PROBLEM DETAILS -> Please repeat exactly the lines from the one containing "cyan brick H10:J10" to the end of the entries below, both included, and omit all pictures.
[EXCERPTED DATA]
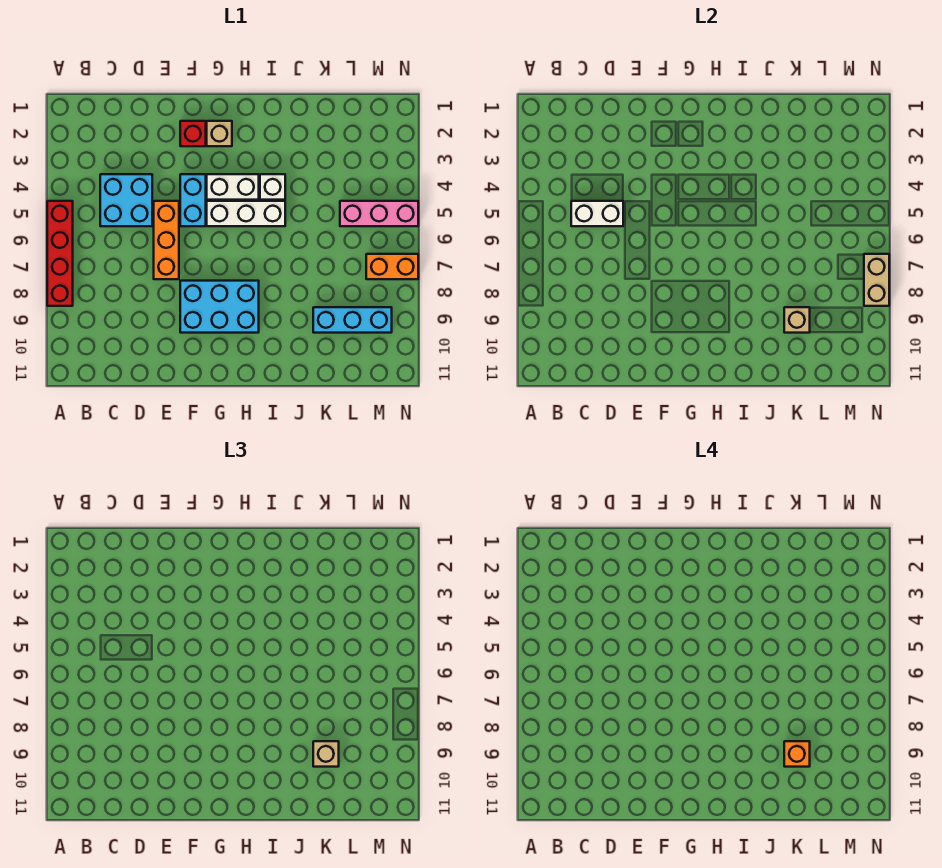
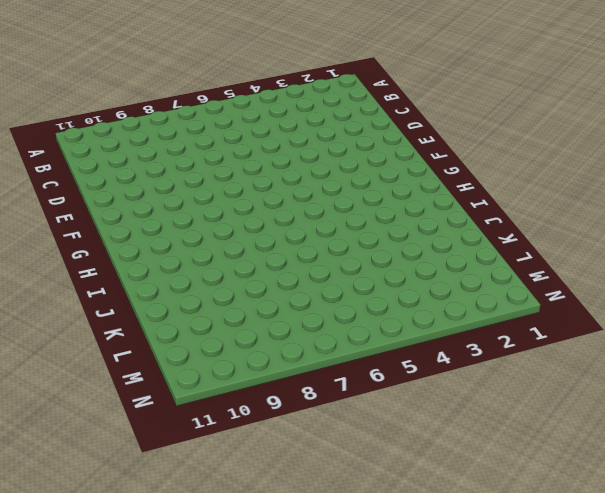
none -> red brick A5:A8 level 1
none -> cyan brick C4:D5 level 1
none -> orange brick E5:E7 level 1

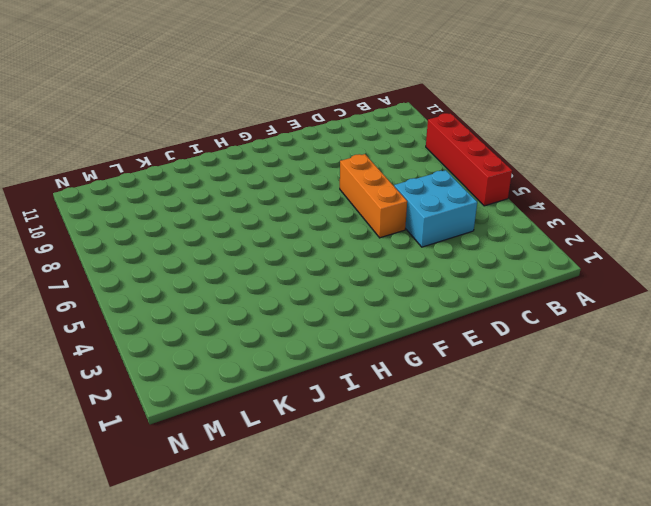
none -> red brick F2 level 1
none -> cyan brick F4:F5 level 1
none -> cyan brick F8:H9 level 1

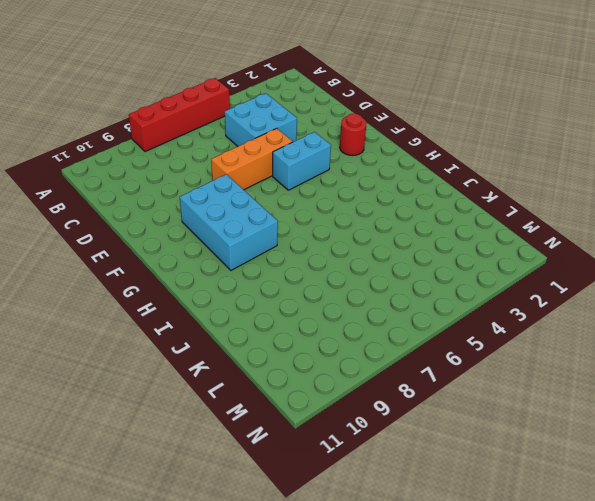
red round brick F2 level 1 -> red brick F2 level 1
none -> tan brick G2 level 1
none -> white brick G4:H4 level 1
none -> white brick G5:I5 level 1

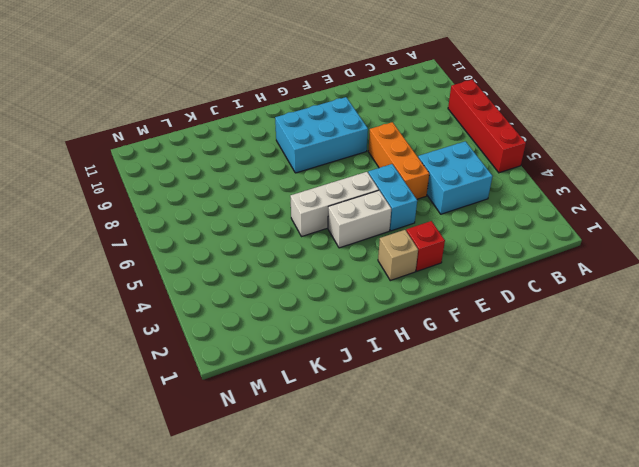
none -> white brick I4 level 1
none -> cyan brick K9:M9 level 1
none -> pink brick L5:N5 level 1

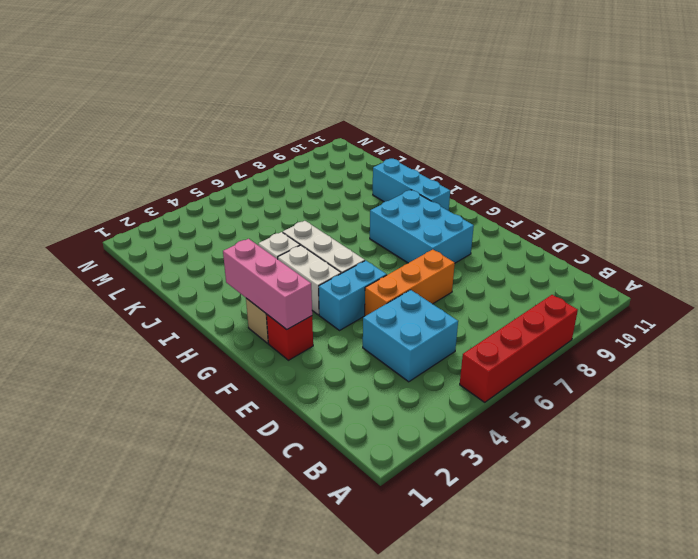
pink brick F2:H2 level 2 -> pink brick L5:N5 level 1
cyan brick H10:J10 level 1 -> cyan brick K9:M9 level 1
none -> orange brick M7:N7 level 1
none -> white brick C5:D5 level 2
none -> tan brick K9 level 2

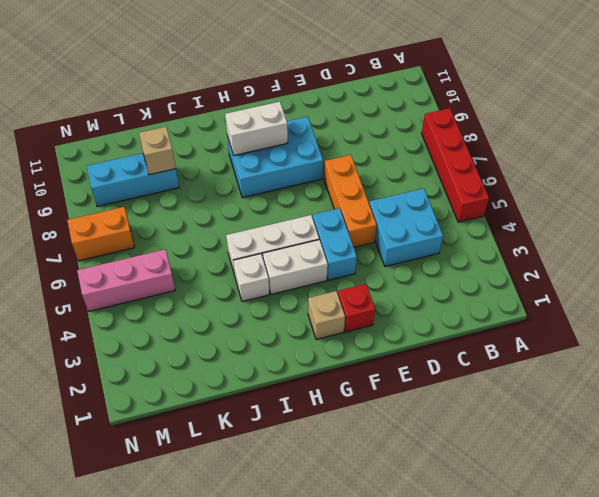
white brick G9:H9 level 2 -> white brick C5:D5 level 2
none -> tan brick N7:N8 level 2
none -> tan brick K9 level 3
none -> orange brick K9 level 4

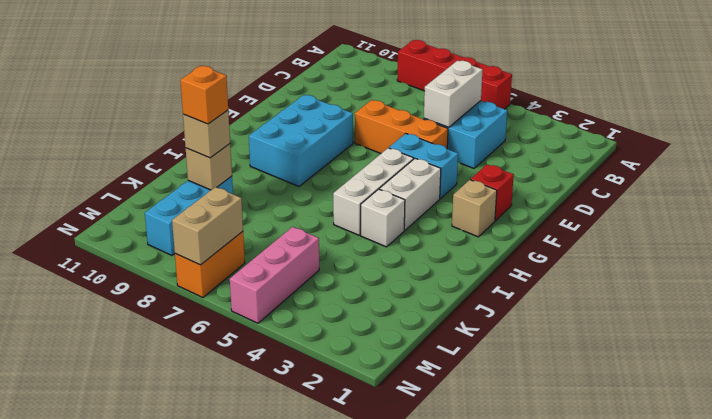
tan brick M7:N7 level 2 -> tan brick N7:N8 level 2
[/EXCERPTED DATA]
THE ANSWER ->
cyan brick H10:J10 level 1 -> cyan brick K9:M9 level 1
none -> orange brick M7:N7 level 1
none -> white brick C5:D5 level 2
none -> tan brick K9 level 2

white brick G9:H9 level 2 -> white brick C5:D5 level 2
none -> tan brick N7:N8 level 2
none -> tan brick K9 level 3
none -> orange brick K9 level 4

tan brick M7:N7 level 2 -> tan brick N7:N8 level 2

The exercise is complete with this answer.